[Structured diff data]
______________________________

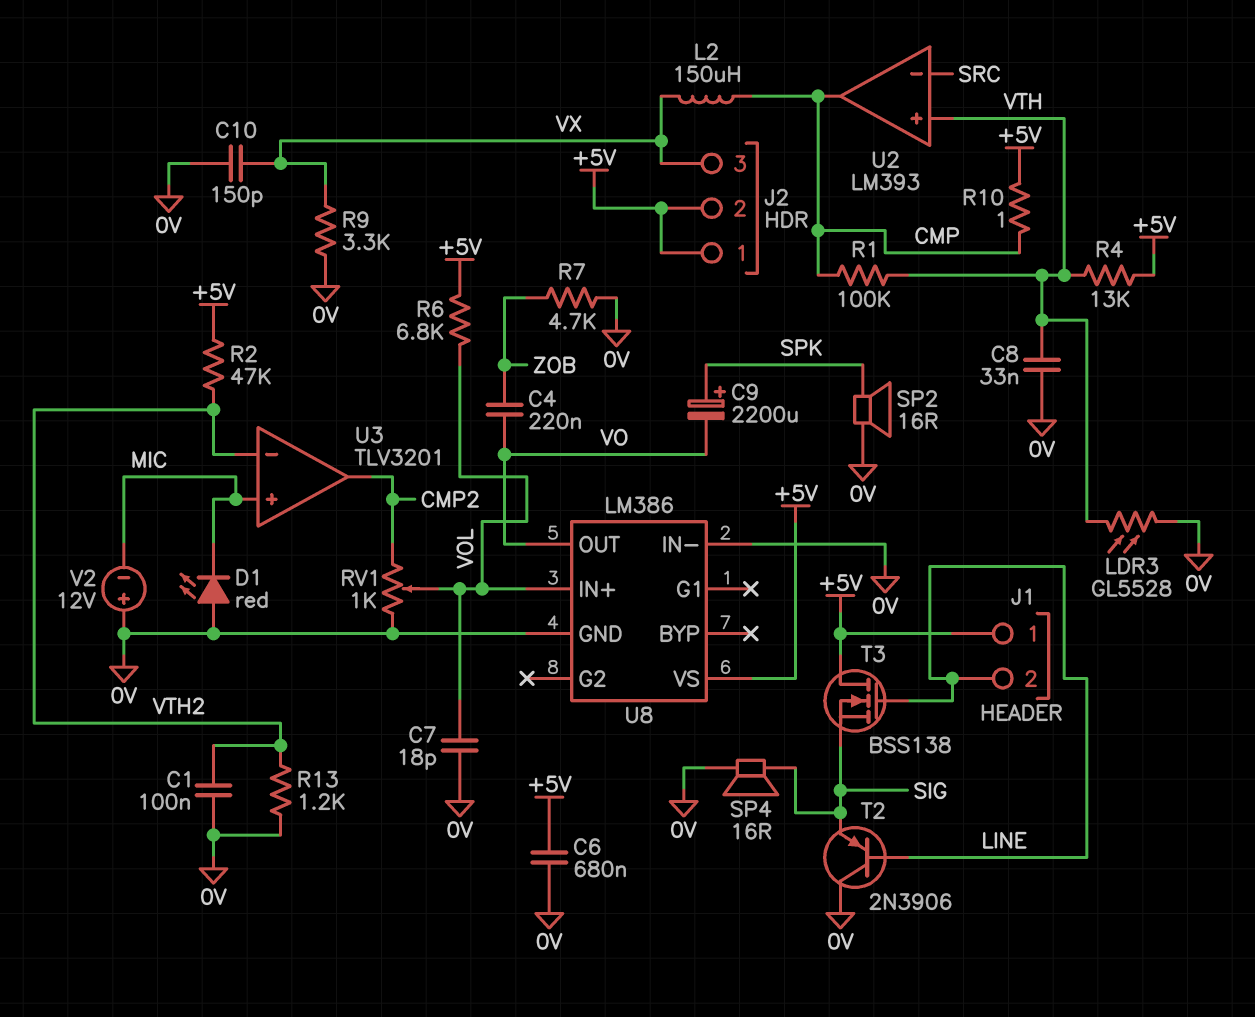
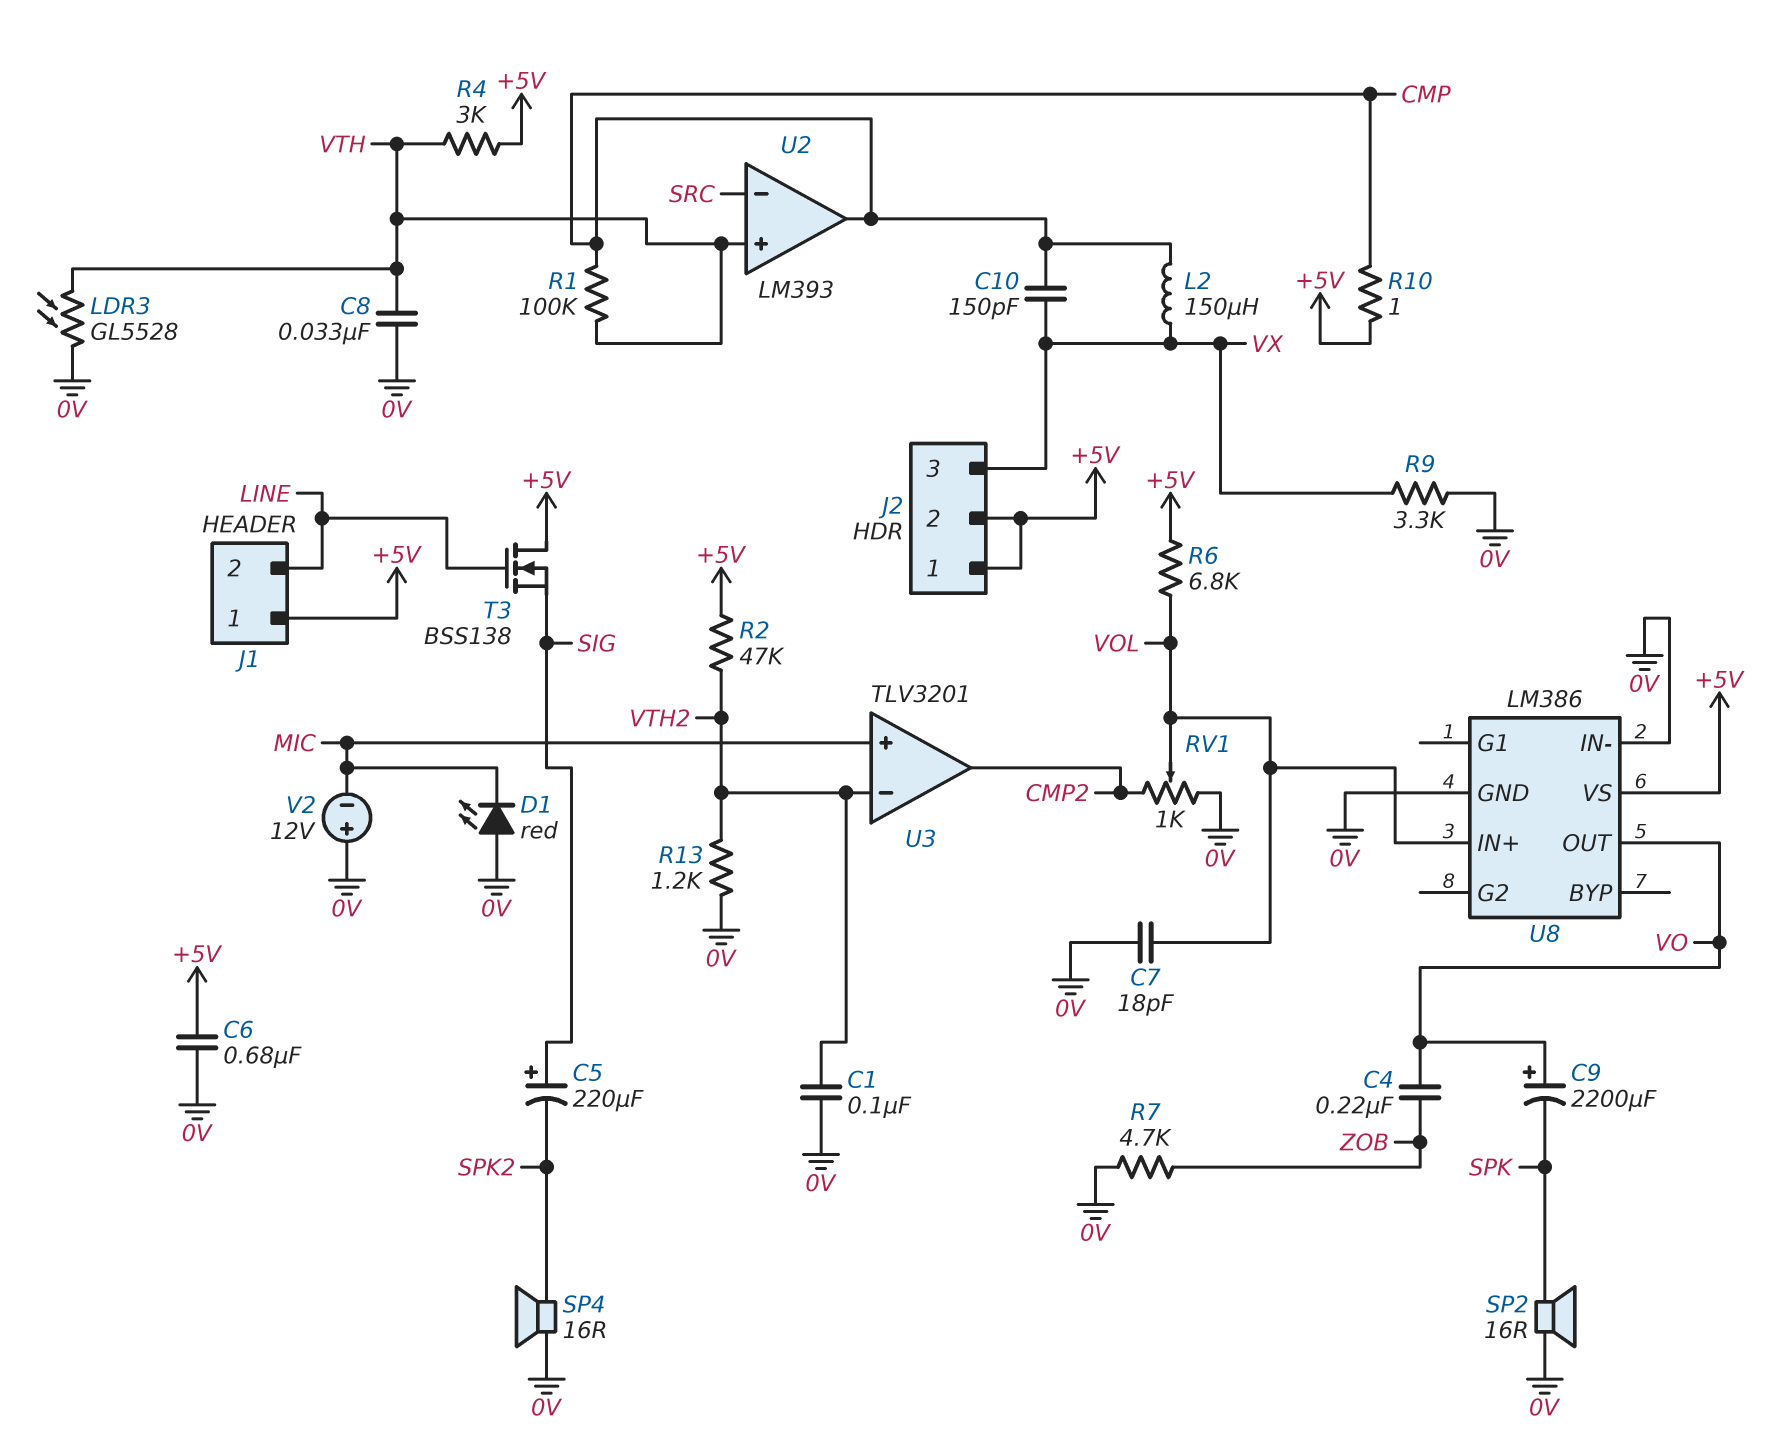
C5: none -> 220uF (plus SIG, minus SPK2)
C9: 2200uF (plus SPK, minus VO) -> 2200uF (plus VO, minus SPK)
C10: 150pF (0V, VX) -> 150pF (CMP, VX)
R4: 13k (+5V, VTH) -> 3k (+5V, VTH)
SP4: speaker 16R (0V, SIG) -> speaker 16R (0V, SPK2)
T2: PNP 2N3906 (B LINE, C 0V, E SIG) -> none

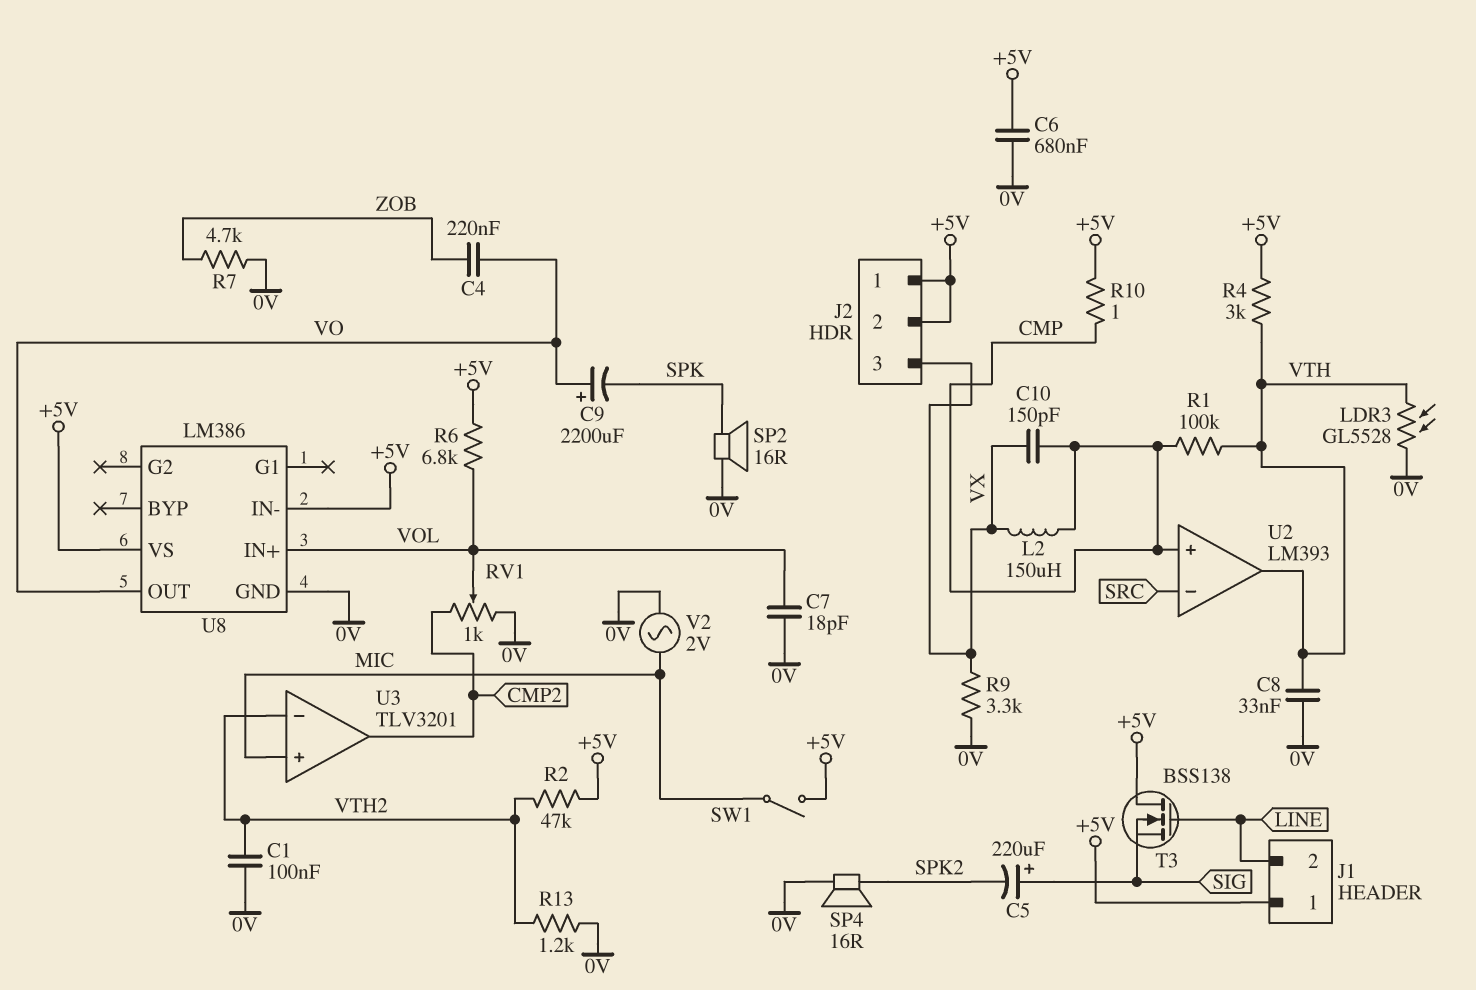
D1: LED red (A 0V, K MIC) -> none
SW1: none -> switch (+5V, MIC)
U2 pin in+: VTH -> CMP
U2 pin out: CMP -> VTH
U8 pin IN-: 0V -> +5V
V2: 12V (plus 0V, minus MIC) -> AC 2V (0V, MIC)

______________________________

DESCRIPTION OF THE TASK: Can the entries above be repeated exactly, without their pictures?

ANSWER TO THIS EXERCISE:
C5: none -> 220uF (plus SIG, minus SPK2)
C9: 2200uF (plus SPK, minus VO) -> 2200uF (plus VO, minus SPK)
C10: 150pF (0V, VX) -> 150pF (CMP, VX)
R4: 13k (+5V, VTH) -> 3k (+5V, VTH)
SP4: speaker 16R (0V, SIG) -> speaker 16R (0V, SPK2)
T2: PNP 2N3906 (B LINE, C 0V, E SIG) -> none

D1: LED red (A 0V, K MIC) -> none
SW1: none -> switch (+5V, MIC)
U2 pin in+: VTH -> CMP
U2 pin out: CMP -> VTH
U8 pin IN-: 0V -> +5V
V2: 12V (plus 0V, minus MIC) -> AC 2V (0V, MIC)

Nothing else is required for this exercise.